▶ [EXERCISE]:
Look for the word "degrees" in the entries below, then copy every line that has it.

▶ [MATERIAL PROVIDED]:
*** Block opens ***
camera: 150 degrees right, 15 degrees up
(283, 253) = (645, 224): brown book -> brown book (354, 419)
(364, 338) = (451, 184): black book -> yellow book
*** Block closes ***
*** Block opens ***
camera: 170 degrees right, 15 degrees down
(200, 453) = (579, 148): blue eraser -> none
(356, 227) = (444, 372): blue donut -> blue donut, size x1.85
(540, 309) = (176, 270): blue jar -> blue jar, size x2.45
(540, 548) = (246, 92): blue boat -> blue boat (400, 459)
*** Block closes ***
*** Block opens ***
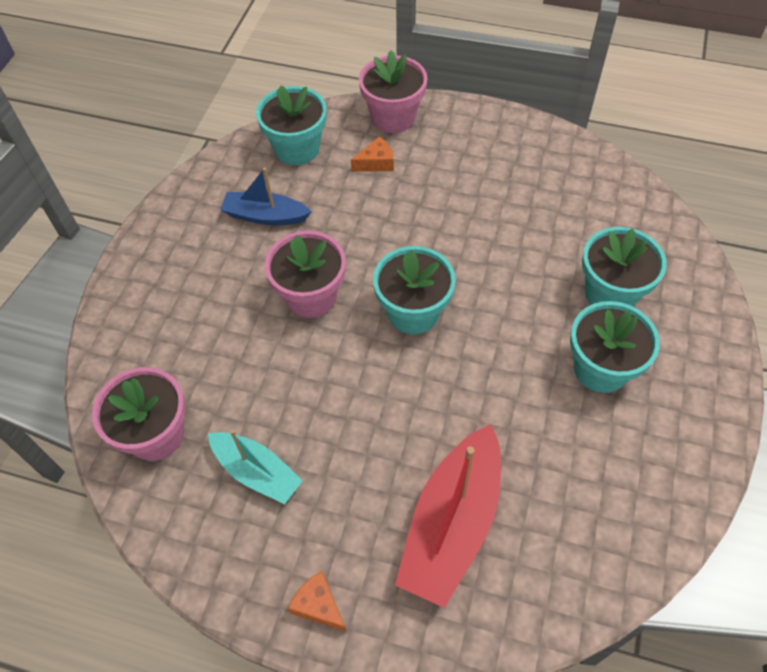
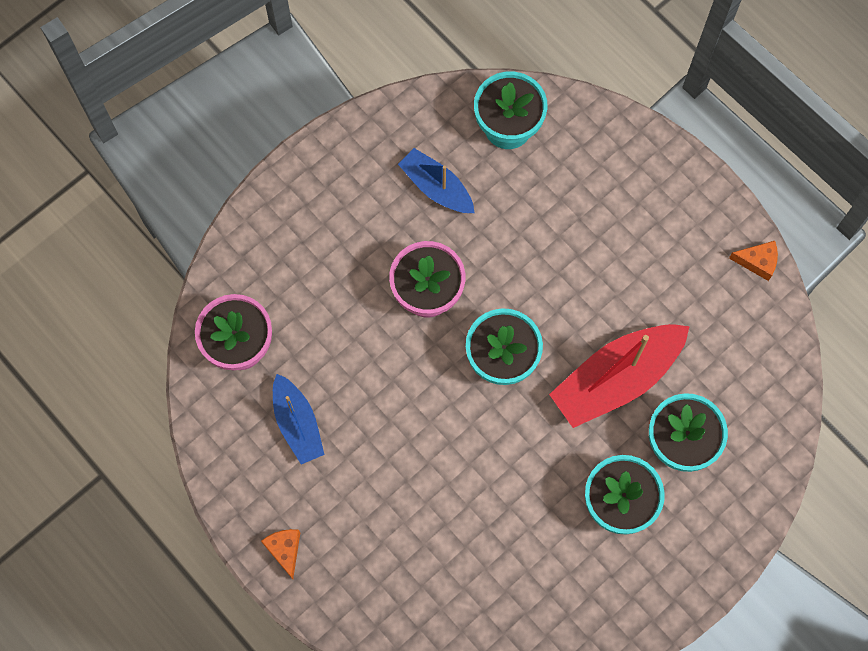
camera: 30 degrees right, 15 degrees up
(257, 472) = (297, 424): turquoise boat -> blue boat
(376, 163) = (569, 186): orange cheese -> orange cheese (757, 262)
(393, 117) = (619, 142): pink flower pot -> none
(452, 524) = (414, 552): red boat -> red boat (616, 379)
*** Block closes ***
▶ [RESPONSE FOR THIS EXERCISE]:
camera: 150 degrees right, 15 degrees up
camera: 170 degrees right, 15 degrees down
camera: 30 degrees right, 15 degrees up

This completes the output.